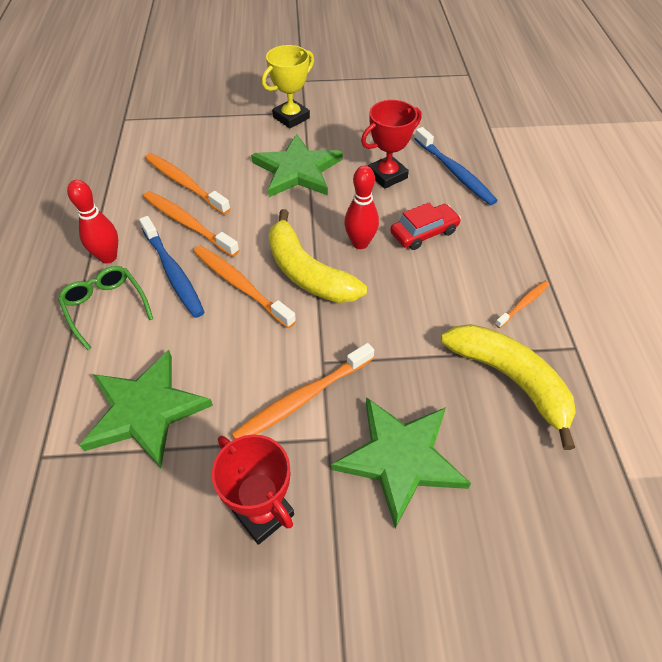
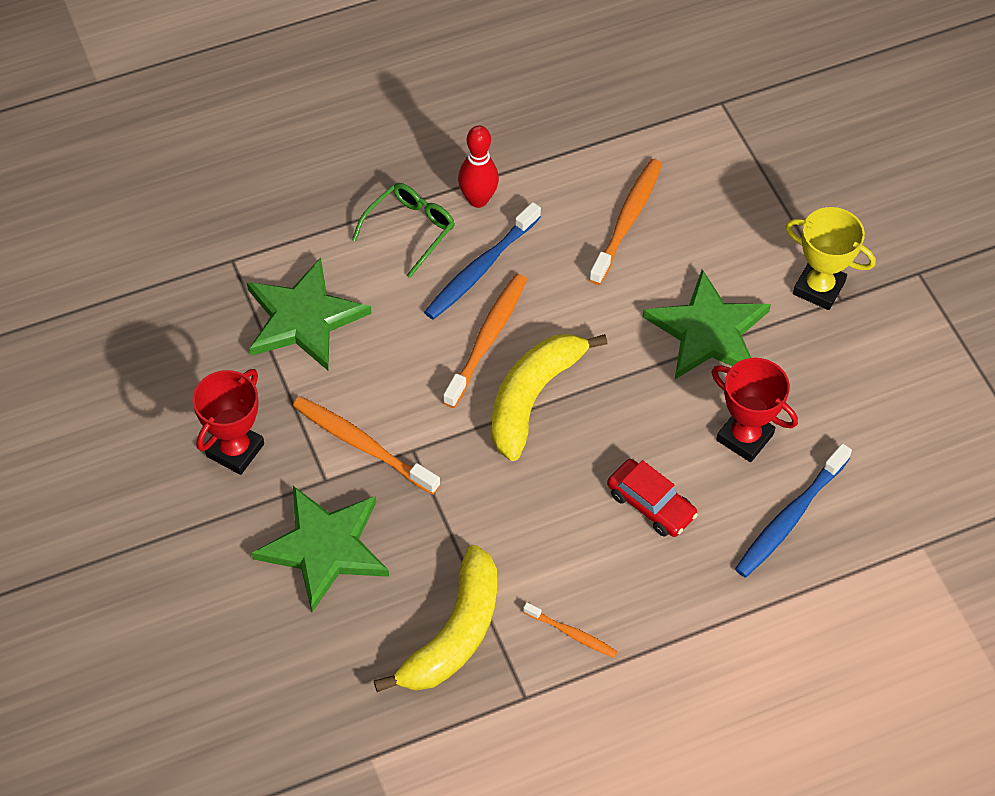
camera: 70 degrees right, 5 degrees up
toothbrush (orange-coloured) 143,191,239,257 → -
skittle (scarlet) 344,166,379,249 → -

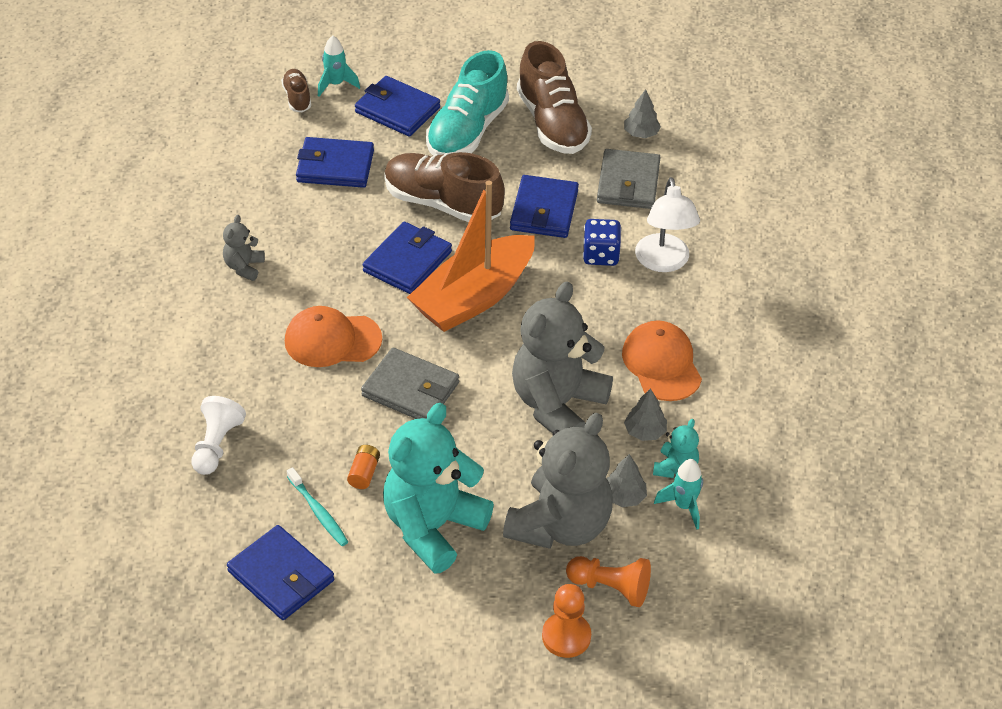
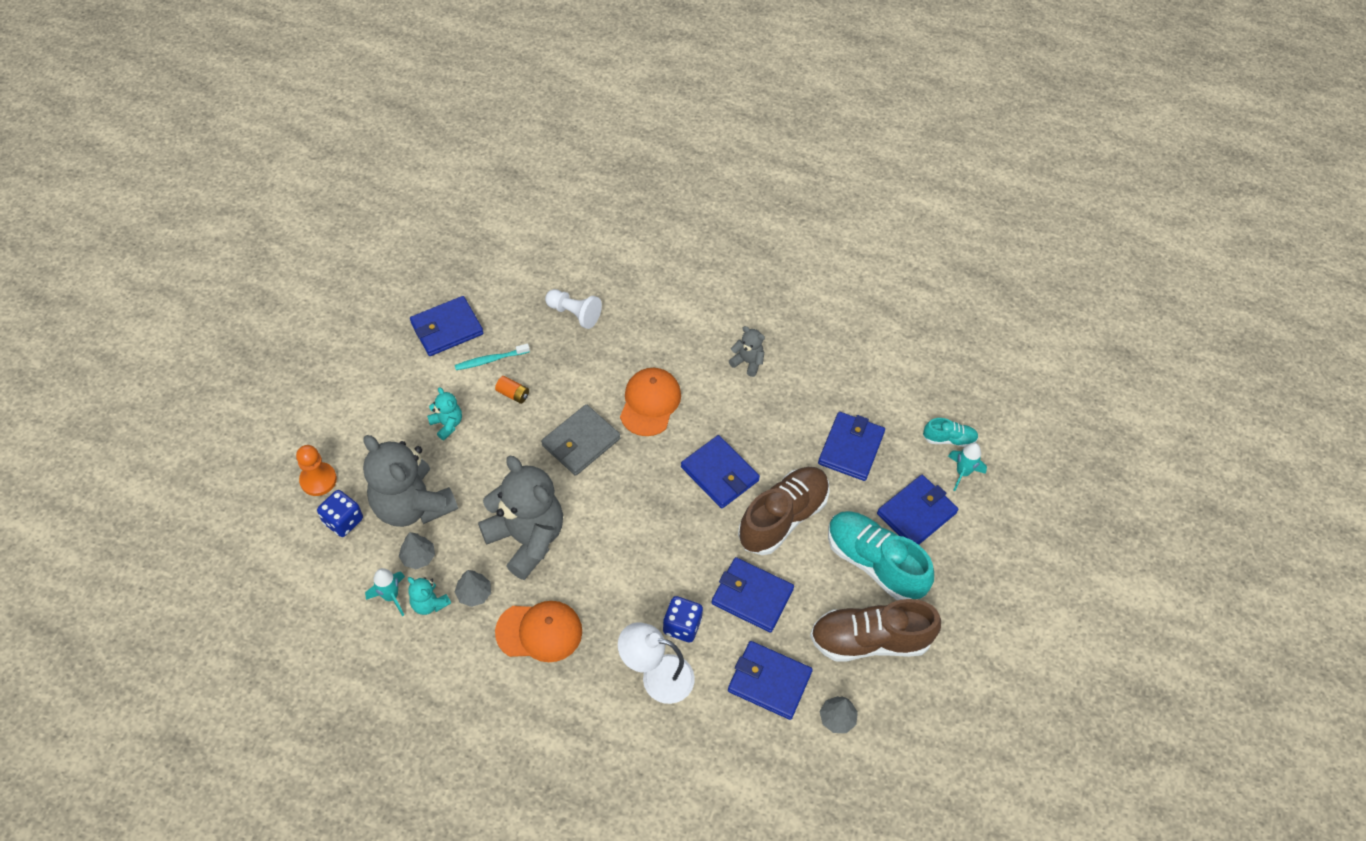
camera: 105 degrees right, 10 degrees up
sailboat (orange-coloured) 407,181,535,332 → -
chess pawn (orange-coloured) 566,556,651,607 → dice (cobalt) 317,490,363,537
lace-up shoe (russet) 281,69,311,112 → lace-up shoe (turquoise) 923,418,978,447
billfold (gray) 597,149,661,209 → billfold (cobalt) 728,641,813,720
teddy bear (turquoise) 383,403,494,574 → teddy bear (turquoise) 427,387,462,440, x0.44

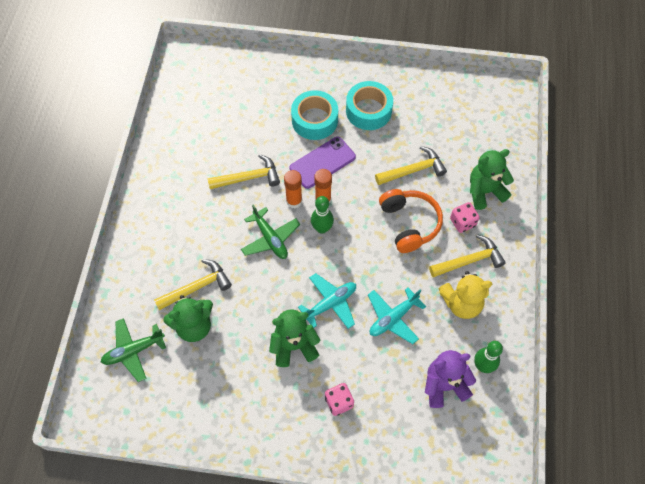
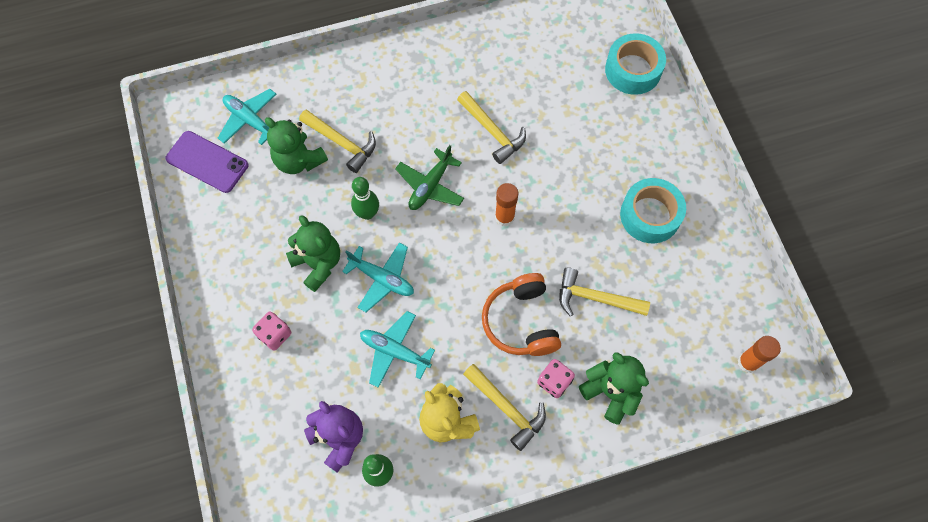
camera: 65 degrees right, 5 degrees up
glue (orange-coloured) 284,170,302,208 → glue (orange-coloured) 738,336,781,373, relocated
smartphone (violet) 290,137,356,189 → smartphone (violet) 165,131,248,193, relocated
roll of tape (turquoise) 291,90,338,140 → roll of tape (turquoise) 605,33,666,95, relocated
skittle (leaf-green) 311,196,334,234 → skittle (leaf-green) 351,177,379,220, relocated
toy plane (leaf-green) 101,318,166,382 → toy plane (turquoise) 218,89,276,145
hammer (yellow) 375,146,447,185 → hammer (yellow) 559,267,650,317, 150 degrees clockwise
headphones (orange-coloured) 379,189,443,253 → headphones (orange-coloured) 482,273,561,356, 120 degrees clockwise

--

EXERCISE PROMPT -
Images do not belong in the copy; reproduce all other parts of the records above verbatim.

OUTPUT BELOW -
camera: 70 degrees right, 5 degrees up
toothbrush (orange-coloured) 143,191,239,257 → -
skittle (scarlet) 344,166,379,249 → -

camera: 105 degrees right, 10 degrees up
sailboat (orange-coloured) 407,181,535,332 → -
chess pawn (orange-coloured) 566,556,651,607 → dice (cobalt) 317,490,363,537
lace-up shoe (russet) 281,69,311,112 → lace-up shoe (turquoise) 923,418,978,447
billfold (gray) 597,149,661,209 → billfold (cobalt) 728,641,813,720
teddy bear (turquoise) 383,403,494,574 → teddy bear (turquoise) 427,387,462,440, x0.44

camera: 65 degrees right, 5 degrees up
glue (orange-coloured) 284,170,302,208 → glue (orange-coloured) 738,336,781,373, relocated
smartphone (violet) 290,137,356,189 → smartphone (violet) 165,131,248,193, relocated
roll of tape (turquoise) 291,90,338,140 → roll of tape (turquoise) 605,33,666,95, relocated
skittle (leaf-green) 311,196,334,234 → skittle (leaf-green) 351,177,379,220, relocated
toy plane (leaf-green) 101,318,166,382 → toy plane (turquoise) 218,89,276,145
hammer (yellow) 375,146,447,185 → hammer (yellow) 559,267,650,317, 150 degrees clockwise
headphones (orange-coloured) 379,189,443,253 → headphones (orange-coloured) 482,273,561,356, 120 degrees clockwise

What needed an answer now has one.